#### SOURCE DATA:
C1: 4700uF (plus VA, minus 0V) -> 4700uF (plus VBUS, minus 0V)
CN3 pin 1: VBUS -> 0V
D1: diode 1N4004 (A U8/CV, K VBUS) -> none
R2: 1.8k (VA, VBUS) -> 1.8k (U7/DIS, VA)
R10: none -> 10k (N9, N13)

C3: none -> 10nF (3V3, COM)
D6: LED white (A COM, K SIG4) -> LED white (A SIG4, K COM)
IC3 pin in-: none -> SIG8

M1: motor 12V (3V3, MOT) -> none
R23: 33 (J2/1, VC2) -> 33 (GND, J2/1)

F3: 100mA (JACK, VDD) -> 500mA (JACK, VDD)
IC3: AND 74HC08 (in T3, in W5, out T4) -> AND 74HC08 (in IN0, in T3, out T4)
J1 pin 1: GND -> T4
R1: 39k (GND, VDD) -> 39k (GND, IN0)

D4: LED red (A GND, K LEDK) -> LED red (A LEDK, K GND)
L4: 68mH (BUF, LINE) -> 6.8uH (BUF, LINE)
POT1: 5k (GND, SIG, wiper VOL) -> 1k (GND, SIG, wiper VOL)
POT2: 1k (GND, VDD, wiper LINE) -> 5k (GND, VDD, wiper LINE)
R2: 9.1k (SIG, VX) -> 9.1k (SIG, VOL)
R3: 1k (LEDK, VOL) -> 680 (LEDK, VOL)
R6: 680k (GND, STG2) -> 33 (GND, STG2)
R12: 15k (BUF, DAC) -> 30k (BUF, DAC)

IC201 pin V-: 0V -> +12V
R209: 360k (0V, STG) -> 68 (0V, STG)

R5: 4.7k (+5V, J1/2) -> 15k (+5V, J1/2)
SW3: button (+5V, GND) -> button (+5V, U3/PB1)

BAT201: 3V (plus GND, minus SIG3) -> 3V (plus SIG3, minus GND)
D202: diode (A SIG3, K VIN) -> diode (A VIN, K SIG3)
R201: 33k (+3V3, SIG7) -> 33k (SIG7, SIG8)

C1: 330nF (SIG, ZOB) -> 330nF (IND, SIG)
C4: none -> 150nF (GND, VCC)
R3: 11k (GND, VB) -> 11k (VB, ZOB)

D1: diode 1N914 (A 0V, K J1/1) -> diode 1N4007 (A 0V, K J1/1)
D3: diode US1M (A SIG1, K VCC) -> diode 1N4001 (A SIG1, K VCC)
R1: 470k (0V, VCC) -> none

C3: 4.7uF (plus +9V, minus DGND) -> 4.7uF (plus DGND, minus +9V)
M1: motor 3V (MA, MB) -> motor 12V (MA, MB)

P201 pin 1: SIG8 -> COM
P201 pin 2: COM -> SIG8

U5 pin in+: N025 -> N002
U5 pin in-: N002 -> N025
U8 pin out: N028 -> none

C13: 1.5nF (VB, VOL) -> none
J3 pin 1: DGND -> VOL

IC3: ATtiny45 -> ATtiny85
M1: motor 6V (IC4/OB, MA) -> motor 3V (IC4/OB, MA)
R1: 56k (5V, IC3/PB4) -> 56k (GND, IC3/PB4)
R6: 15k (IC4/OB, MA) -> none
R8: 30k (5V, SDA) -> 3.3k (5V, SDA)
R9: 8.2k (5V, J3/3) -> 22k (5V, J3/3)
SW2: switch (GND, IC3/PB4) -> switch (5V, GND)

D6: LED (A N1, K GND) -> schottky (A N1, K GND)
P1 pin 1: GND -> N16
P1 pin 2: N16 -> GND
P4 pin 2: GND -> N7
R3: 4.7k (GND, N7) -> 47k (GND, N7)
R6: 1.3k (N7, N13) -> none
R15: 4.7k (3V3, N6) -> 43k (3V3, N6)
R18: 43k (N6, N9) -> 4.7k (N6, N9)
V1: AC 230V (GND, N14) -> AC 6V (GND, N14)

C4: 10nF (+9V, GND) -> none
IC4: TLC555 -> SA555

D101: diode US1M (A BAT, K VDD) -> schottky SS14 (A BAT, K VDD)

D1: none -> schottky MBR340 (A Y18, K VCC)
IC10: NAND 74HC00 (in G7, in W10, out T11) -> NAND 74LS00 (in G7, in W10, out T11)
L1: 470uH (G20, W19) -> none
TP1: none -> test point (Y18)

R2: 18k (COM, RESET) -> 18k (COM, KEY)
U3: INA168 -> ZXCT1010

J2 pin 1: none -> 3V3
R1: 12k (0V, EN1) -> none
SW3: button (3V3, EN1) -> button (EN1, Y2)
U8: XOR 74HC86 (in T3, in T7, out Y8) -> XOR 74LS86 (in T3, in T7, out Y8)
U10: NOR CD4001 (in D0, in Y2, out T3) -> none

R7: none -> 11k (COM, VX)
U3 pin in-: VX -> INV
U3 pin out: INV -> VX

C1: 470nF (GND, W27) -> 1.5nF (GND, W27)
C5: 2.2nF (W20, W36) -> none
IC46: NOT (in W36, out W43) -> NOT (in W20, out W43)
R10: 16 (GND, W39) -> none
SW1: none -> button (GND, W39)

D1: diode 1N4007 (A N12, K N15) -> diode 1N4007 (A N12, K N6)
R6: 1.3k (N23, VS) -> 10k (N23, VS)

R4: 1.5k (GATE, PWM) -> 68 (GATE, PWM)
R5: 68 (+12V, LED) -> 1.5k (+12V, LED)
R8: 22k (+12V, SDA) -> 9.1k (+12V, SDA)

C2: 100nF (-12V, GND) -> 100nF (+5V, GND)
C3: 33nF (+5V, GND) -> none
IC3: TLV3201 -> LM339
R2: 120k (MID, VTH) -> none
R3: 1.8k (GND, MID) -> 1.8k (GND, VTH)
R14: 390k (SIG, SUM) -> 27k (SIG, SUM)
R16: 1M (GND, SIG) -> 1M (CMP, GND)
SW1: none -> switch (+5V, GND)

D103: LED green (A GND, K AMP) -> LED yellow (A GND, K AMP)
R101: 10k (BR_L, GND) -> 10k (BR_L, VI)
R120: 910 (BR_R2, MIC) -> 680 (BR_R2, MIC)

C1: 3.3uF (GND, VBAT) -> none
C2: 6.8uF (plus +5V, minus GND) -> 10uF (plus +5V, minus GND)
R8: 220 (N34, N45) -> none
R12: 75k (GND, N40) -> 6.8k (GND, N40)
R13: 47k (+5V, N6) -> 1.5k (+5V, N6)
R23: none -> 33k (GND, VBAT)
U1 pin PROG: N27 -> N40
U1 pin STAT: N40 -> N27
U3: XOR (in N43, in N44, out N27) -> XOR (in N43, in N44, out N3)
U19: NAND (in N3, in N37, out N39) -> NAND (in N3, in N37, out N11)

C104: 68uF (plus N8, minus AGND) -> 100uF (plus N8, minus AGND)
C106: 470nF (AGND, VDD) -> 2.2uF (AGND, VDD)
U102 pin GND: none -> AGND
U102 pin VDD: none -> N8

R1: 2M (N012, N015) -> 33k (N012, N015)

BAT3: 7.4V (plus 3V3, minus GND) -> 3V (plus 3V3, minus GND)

#### YOUR INSTRUCTIONS:
Taking the line with "D202: diode (A" as the first and the line with "P201 pin 2: COM -> SIG8" as the last, retype that stretch of the data above exactly, with no other lines.

#### RESPONSE:
D202: diode (A SIG3, K VIN) -> diode (A VIN, K SIG3)
R201: 33k (+3V3, SIG7) -> 33k (SIG7, SIG8)

C1: 330nF (SIG, ZOB) -> 330nF (IND, SIG)
C4: none -> 150nF (GND, VCC)
R3: 11k (GND, VB) -> 11k (VB, ZOB)

D1: diode 1N914 (A 0V, K J1/1) -> diode 1N4007 (A 0V, K J1/1)
D3: diode US1M (A SIG1, K VCC) -> diode 1N4001 (A SIG1, K VCC)
R1: 470k (0V, VCC) -> none

C3: 4.7uF (plus +9V, minus DGND) -> 4.7uF (plus DGND, minus +9V)
M1: motor 3V (MA, MB) -> motor 12V (MA, MB)

P201 pin 1: SIG8 -> COM
P201 pin 2: COM -> SIG8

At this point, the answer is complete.